> [Request]
Collect every item below that contains the word "triangle". Case counts.
━━━━━━━━━━━━━━━━
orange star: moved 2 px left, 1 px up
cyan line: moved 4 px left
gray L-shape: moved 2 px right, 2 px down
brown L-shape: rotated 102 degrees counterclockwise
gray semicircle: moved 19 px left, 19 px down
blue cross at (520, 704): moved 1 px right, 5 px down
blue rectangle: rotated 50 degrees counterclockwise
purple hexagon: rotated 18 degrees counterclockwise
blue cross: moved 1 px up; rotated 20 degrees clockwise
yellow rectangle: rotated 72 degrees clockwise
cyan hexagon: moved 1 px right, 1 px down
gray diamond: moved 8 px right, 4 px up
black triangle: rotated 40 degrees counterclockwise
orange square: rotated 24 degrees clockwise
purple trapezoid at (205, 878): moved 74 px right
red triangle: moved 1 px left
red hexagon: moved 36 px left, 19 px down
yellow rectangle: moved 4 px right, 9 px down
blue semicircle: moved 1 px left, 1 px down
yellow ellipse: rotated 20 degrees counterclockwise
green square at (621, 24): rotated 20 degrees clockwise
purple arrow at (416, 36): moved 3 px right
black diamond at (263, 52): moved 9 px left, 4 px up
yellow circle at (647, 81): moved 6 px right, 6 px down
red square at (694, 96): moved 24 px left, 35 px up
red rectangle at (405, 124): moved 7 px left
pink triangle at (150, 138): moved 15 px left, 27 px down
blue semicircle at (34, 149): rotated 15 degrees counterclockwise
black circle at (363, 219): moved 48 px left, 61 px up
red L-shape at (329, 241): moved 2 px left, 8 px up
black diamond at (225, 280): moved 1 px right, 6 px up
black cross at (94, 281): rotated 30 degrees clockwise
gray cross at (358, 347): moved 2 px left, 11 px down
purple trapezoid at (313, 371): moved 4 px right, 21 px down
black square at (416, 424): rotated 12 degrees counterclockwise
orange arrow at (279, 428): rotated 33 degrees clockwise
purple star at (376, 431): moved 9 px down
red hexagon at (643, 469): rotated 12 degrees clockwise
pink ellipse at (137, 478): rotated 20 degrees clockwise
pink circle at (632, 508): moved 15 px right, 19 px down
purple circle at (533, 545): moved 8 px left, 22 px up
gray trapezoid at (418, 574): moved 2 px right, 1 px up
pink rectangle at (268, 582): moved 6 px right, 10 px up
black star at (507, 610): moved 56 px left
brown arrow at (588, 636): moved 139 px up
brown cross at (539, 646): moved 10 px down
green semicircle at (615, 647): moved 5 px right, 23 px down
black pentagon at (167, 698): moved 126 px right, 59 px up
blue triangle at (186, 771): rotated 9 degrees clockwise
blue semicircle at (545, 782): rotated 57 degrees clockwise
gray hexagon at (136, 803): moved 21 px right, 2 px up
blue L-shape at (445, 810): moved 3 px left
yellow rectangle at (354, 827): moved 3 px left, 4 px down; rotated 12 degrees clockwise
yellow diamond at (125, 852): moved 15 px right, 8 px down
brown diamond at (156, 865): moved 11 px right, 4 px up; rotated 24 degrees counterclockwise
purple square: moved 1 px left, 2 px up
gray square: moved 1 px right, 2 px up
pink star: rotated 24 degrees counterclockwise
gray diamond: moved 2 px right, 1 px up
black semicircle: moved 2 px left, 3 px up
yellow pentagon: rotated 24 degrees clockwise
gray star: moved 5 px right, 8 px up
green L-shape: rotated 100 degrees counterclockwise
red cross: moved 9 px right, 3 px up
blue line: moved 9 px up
━━━━━━━━━━━━━━━━
> [Output of the exercise]
black triangle: rotated 40 degrees counterclockwise
red triangle: moved 1 px left
pink triangle at (150, 138): moved 15 px left, 27 px down
blue triangle at (186, 771): rotated 9 degrees clockwise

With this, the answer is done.